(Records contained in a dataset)
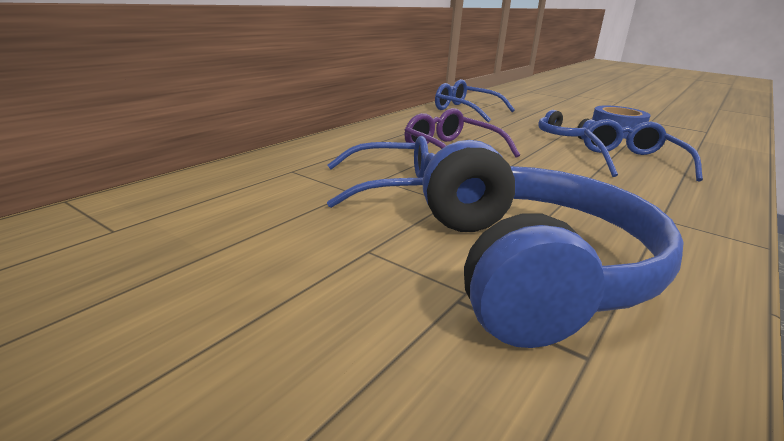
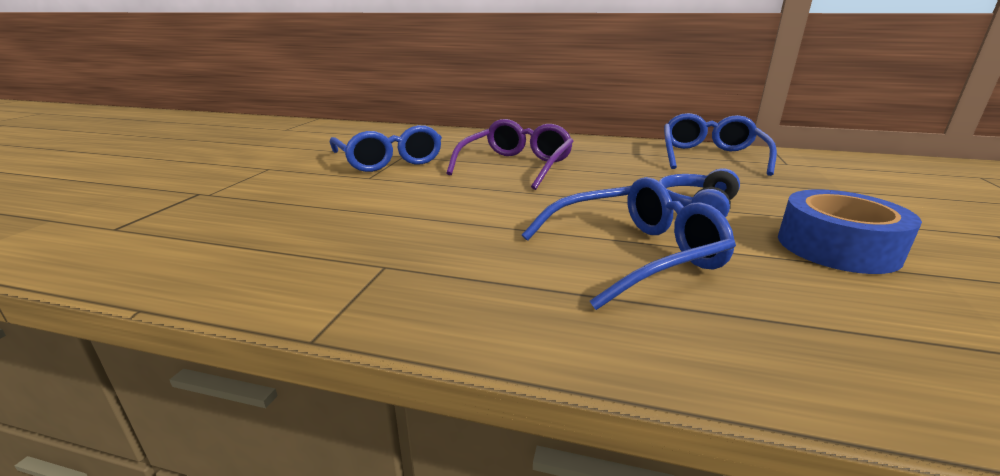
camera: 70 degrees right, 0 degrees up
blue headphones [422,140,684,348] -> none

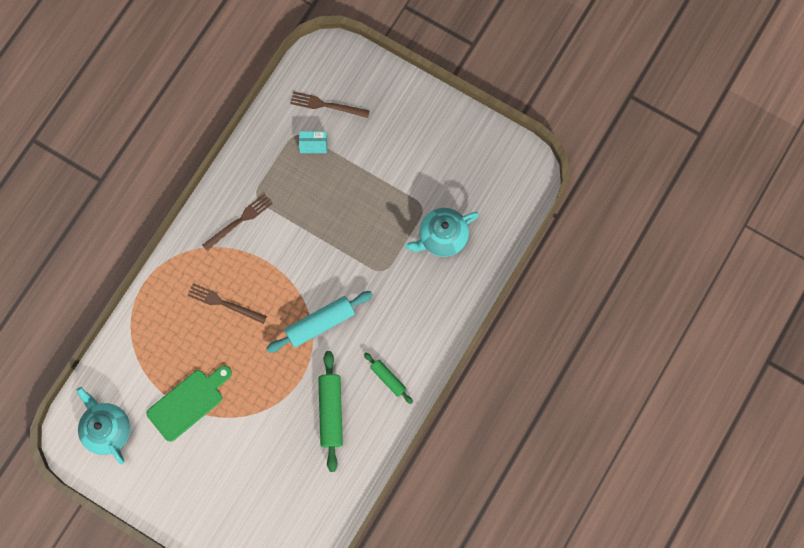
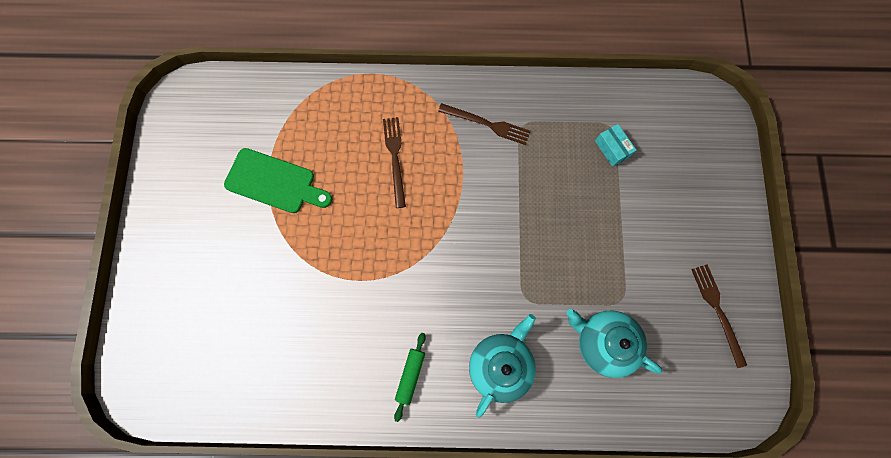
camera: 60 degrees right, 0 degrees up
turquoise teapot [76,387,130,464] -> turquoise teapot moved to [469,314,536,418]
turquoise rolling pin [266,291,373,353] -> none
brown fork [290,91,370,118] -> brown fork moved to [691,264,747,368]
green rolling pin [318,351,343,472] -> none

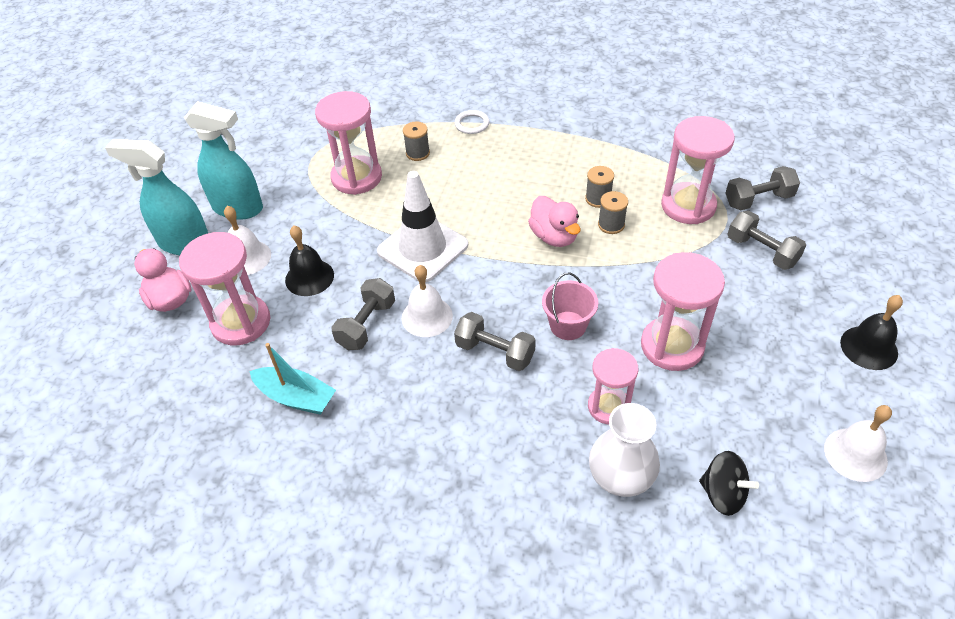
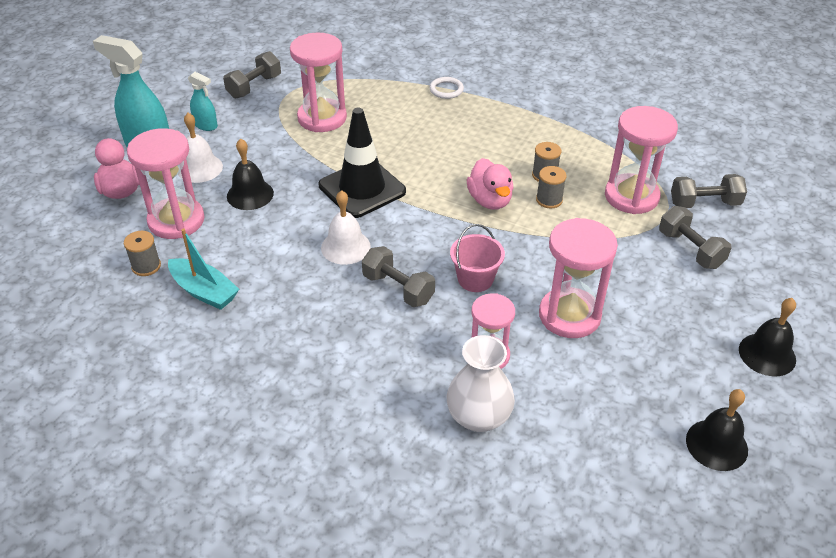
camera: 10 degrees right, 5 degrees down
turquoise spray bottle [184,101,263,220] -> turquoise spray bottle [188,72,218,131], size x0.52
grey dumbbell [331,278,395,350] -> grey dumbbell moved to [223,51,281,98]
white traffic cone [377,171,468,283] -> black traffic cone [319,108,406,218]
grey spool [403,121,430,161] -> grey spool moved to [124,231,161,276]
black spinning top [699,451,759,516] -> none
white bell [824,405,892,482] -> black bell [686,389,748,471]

Problem description: Type out each line of the records above exactly, skipping any pictures.

Output for this exercise:
camera: 70 degrees right, 0 degrees up
blue headphones [422,140,684,348] -> none

camera: 60 degrees right, 0 degrees up
turquoise teapot [76,387,130,464] -> turquoise teapot moved to [469,314,536,418]
turquoise rolling pin [266,291,373,353] -> none
brown fork [290,91,370,118] -> brown fork moved to [691,264,747,368]
green rolling pin [318,351,343,472] -> none

camera: 10 degrees right, 5 degrees down
turquoise spray bottle [184,101,263,220] -> turquoise spray bottle [188,72,218,131], size x0.52
grey dumbbell [331,278,395,350] -> grey dumbbell moved to [223,51,281,98]
white traffic cone [377,171,468,283] -> black traffic cone [319,108,406,218]
grey spool [403,121,430,161] -> grey spool moved to [124,231,161,276]
black spinning top [699,451,759,516] -> none
white bell [824,405,892,482] -> black bell [686,389,748,471]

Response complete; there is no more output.